(Stored items)
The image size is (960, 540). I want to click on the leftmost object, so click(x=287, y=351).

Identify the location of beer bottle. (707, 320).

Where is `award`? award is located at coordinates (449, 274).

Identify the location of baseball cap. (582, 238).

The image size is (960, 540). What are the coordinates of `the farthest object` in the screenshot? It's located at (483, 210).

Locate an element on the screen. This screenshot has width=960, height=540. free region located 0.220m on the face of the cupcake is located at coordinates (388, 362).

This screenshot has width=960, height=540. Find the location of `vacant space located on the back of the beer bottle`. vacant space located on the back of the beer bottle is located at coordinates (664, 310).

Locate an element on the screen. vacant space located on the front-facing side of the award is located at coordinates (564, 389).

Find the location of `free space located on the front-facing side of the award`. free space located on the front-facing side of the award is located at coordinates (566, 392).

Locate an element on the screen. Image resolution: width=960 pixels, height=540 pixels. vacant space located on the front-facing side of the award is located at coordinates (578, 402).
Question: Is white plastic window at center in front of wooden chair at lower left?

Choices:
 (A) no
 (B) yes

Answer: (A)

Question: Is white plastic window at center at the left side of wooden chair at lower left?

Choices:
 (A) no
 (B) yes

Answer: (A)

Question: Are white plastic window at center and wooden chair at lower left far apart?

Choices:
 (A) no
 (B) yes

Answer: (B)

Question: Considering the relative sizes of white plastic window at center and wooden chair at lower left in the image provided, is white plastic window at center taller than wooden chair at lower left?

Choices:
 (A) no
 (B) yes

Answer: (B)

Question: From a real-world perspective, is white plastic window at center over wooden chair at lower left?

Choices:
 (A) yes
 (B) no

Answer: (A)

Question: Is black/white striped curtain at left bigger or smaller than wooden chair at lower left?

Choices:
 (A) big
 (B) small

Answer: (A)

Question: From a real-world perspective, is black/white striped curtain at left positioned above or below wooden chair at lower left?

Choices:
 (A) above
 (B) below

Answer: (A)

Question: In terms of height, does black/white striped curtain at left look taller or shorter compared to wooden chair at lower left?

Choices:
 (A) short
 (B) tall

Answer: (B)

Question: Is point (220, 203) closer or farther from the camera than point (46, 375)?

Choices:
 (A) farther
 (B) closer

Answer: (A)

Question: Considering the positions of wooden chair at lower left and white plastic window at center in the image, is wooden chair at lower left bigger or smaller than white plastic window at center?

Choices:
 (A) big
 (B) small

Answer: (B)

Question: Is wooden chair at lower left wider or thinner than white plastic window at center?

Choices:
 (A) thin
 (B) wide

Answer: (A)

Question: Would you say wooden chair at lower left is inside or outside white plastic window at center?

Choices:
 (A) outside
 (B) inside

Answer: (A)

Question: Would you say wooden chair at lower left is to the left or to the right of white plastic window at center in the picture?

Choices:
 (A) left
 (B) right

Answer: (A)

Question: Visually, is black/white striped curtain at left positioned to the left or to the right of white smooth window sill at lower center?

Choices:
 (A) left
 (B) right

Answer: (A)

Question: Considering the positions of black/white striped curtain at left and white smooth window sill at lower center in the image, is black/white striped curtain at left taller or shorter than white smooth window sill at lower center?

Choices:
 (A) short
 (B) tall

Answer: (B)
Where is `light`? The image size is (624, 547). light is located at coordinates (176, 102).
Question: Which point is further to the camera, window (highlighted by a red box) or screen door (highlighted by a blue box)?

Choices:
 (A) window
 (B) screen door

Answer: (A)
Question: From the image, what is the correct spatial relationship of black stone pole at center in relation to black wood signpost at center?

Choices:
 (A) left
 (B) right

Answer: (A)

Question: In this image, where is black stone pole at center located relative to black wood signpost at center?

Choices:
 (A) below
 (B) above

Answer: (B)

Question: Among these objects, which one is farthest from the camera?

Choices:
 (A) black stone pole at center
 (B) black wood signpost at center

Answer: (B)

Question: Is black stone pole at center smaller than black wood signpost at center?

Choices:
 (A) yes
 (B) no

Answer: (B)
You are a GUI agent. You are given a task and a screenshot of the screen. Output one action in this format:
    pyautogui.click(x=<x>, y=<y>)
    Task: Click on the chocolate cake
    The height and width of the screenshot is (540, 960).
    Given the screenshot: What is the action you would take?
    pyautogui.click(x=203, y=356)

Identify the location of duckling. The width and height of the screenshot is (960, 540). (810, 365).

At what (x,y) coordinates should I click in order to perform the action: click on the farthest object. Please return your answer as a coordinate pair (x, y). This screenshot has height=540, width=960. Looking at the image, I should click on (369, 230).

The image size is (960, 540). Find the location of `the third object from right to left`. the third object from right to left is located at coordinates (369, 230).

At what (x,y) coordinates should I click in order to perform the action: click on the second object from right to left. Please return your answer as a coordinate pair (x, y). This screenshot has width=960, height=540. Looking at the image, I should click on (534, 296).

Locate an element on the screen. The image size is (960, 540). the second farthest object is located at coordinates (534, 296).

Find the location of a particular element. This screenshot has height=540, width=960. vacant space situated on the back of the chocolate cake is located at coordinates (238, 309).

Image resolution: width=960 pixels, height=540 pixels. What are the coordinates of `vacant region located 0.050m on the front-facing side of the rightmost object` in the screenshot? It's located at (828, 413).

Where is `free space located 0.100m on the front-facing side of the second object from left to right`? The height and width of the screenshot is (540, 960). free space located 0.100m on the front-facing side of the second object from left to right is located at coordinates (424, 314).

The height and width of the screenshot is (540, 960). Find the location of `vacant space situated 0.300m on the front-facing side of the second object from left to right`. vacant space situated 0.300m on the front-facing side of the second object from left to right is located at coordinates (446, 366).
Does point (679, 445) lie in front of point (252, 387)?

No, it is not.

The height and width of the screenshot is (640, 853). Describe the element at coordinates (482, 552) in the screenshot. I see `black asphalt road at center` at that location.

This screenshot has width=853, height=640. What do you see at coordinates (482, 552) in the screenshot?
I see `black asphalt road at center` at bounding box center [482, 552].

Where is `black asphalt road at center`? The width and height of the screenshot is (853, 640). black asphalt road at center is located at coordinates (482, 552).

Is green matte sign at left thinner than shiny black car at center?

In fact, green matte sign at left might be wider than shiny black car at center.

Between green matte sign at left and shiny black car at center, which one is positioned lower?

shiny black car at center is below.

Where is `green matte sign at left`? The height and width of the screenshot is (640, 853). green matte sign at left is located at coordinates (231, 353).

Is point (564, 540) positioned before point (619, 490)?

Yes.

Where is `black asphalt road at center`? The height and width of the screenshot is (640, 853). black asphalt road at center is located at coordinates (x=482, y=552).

=== Work instructions ===
Copy out all of the material above, line for line, with no changes.

=== Solution below ===
The image size is (960, 540). I want to click on the leftmost object, so click(x=287, y=351).

Identify the location of beer bottle. (707, 320).

Where is `award`? award is located at coordinates (449, 274).

Identify the location of baseball cap. (582, 238).

The image size is (960, 540). What are the coordinates of `the farthest object` in the screenshot? It's located at (483, 210).

Locate an element on the screen. This screenshot has width=960, height=540. free region located 0.220m on the face of the cupcake is located at coordinates (388, 362).

This screenshot has width=960, height=540. Find the location of `vacant space located on the back of the beer bottle`. vacant space located on the back of the beer bottle is located at coordinates (664, 310).

Locate an element on the screen. vacant space located on the front-facing side of the award is located at coordinates (564, 389).

Find the location of `free space located on the front-facing side of the award`. free space located on the front-facing side of the award is located at coordinates (566, 392).

Locate an element on the screen. Image resolution: width=960 pixels, height=540 pixels. vacant space located on the front-facing side of the award is located at coordinates (578, 402).
Question: Is white plastic window at center in front of wooden chair at lower left?

Choices:
 (A) no
 (B) yes

Answer: (A)

Question: Is white plastic window at center at the left side of wooden chair at lower left?

Choices:
 (A) no
 (B) yes

Answer: (A)

Question: Are white plastic window at center and wooden chair at lower left far apart?

Choices:
 (A) no
 (B) yes

Answer: (B)

Question: Considering the relative sizes of white plastic window at center and wooden chair at lower left in the image provided, is white plastic window at center taller than wooden chair at lower left?

Choices:
 (A) no
 (B) yes

Answer: (B)

Question: From a real-world perspective, is white plastic window at center over wooden chair at lower left?

Choices:
 (A) yes
 (B) no

Answer: (A)

Question: Is black/white striped curtain at left bigger or smaller than wooden chair at lower left?

Choices:
 (A) big
 (B) small

Answer: (A)

Question: From a real-world perspective, is black/white striped curtain at left positioned above or below wooden chair at lower left?

Choices:
 (A) above
 (B) below

Answer: (A)

Question: In terms of height, does black/white striped curtain at left look taller or shorter compared to wooden chair at lower left?

Choices:
 (A) short
 (B) tall

Answer: (B)

Question: Is point (220, 203) closer or farther from the camera than point (46, 375)?

Choices:
 (A) farther
 (B) closer

Answer: (A)

Question: Considering the positions of wooden chair at lower left and white plastic window at center in the image, is wooden chair at lower left bigger or smaller than white plastic window at center?

Choices:
 (A) big
 (B) small

Answer: (B)

Question: Is wooden chair at lower left wider or thinner than white plastic window at center?

Choices:
 (A) thin
 (B) wide

Answer: (A)

Question: Would you say wooden chair at lower left is inside or outside white plastic window at center?

Choices:
 (A) outside
 (B) inside

Answer: (A)

Question: Would you say wooden chair at lower left is to the left or to the right of white plastic window at center in the picture?

Choices:
 (A) left
 (B) right

Answer: (A)

Question: Visually, is black/white striped curtain at left positioned to the left or to the right of white smooth window sill at lower center?

Choices:
 (A) left
 (B) right

Answer: (A)

Question: Considering the positions of black/white striped curtain at left and white smooth window sill at lower center in the image, is black/white striped curtain at left taller or shorter than white smooth window sill at lower center?

Choices:
 (A) short
 (B) tall

Answer: (B)
Where is `light`? The image size is (624, 547). light is located at coordinates (176, 102).
Question: Which point is further to the camera, window (highlighted by a red box) or screen door (highlighted by a blue box)?

Choices:
 (A) window
 (B) screen door

Answer: (A)
Question: From the image, what is the correct spatial relationship of black stone pole at center in relation to black wood signpost at center?

Choices:
 (A) left
 (B) right

Answer: (A)

Question: In this image, where is black stone pole at center located relative to black wood signpost at center?

Choices:
 (A) below
 (B) above

Answer: (B)

Question: Among these objects, which one is farthest from the camera?

Choices:
 (A) black stone pole at center
 (B) black wood signpost at center

Answer: (B)

Question: Is black stone pole at center smaller than black wood signpost at center?

Choices:
 (A) yes
 (B) no

Answer: (B)
You are a GUI agent. You are given a task and a screenshot of the screen. Output one action in this format:
    pyautogui.click(x=<x>, y=<y>)
    Task: Click on the chocolate cake
    The height and width of the screenshot is (540, 960).
    Given the screenshot: What is the action you would take?
    pyautogui.click(x=203, y=356)

Identify the location of duckling. The width and height of the screenshot is (960, 540). (810, 365).

At what (x,y) coordinates should I click in order to perform the action: click on the farthest object. Please return your answer as a coordinate pair (x, y). This screenshot has height=540, width=960. Looking at the image, I should click on (369, 230).

The image size is (960, 540). Find the location of `the third object from right to left`. the third object from right to left is located at coordinates (369, 230).

At what (x,y) coordinates should I click in order to perform the action: click on the second object from right to left. Please return your answer as a coordinate pair (x, y). This screenshot has width=960, height=540. Looking at the image, I should click on (534, 296).

Locate an element on the screen. The image size is (960, 540). the second farthest object is located at coordinates (534, 296).

Find the location of a particular element. This screenshot has height=540, width=960. vacant space situated on the back of the chocolate cake is located at coordinates (238, 309).

Image resolution: width=960 pixels, height=540 pixels. What are the coordinates of `vacant region located 0.050m on the front-facing side of the rightmost object` in the screenshot? It's located at (828, 413).

Where is `free space located 0.100m on the front-facing side of the second object from left to right`? The height and width of the screenshot is (540, 960). free space located 0.100m on the front-facing side of the second object from left to right is located at coordinates (424, 314).

The height and width of the screenshot is (540, 960). Find the location of `vacant space situated 0.300m on the front-facing side of the second object from left to right`. vacant space situated 0.300m on the front-facing side of the second object from left to right is located at coordinates (446, 366).
Does point (679, 445) lie in front of point (252, 387)?

No, it is not.

The height and width of the screenshot is (640, 853). Describe the element at coordinates (482, 552) in the screenshot. I see `black asphalt road at center` at that location.

This screenshot has width=853, height=640. What do you see at coordinates (482, 552) in the screenshot?
I see `black asphalt road at center` at bounding box center [482, 552].

Where is `black asphalt road at center`? The width and height of the screenshot is (853, 640). black asphalt road at center is located at coordinates (482, 552).

Is green matte sign at left thinner than shiny black car at center?

In fact, green matte sign at left might be wider than shiny black car at center.

Between green matte sign at left and shiny black car at center, which one is positioned lower?

shiny black car at center is below.

Where is `green matte sign at left`? The height and width of the screenshot is (640, 853). green matte sign at left is located at coordinates (231, 353).

Is point (564, 540) positioned before point (619, 490)?

Yes.

Where is `black asphalt road at center`? The height and width of the screenshot is (640, 853). black asphalt road at center is located at coordinates (x=482, y=552).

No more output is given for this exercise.